Where a line holds the word "green", copy that line from the data below.

• **Recorded information**:
[Start of Attachment]

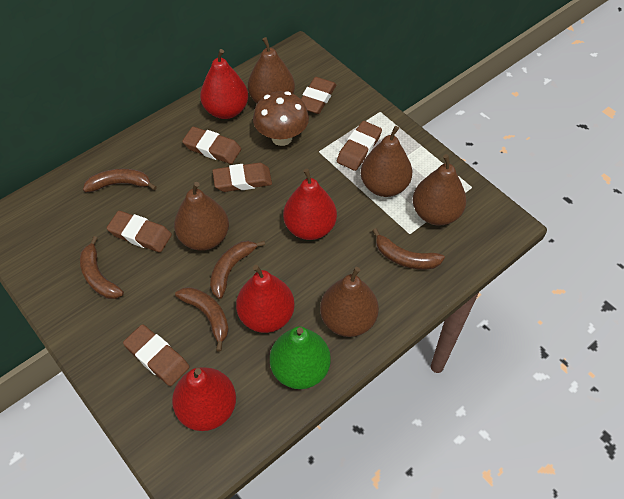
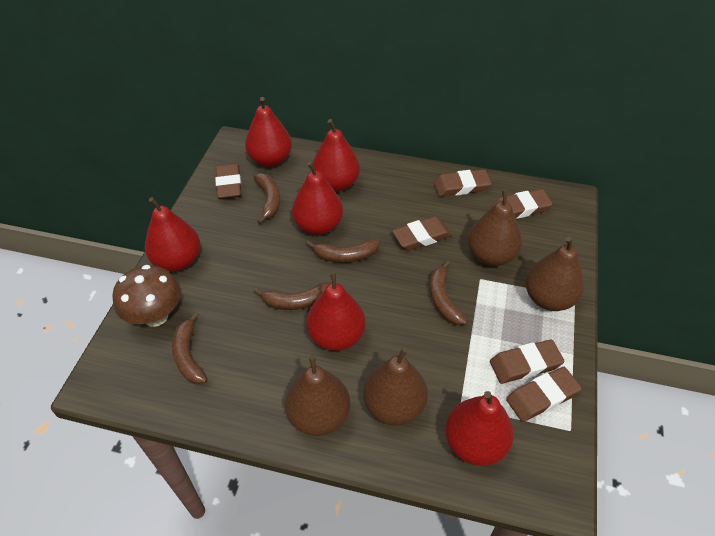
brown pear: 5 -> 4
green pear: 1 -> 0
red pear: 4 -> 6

[End of Attachment]
[Start of Attachment]

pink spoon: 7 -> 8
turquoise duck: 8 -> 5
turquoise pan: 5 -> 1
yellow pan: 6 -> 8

[End of Attachment]
[Start of Attachment]

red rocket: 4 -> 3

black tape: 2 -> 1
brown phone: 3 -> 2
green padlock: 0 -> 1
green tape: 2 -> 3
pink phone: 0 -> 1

[End of Attachment]

• **Answer space**:
green pear: 1 -> 0
green padlock: 0 -> 1
green tape: 2 -> 3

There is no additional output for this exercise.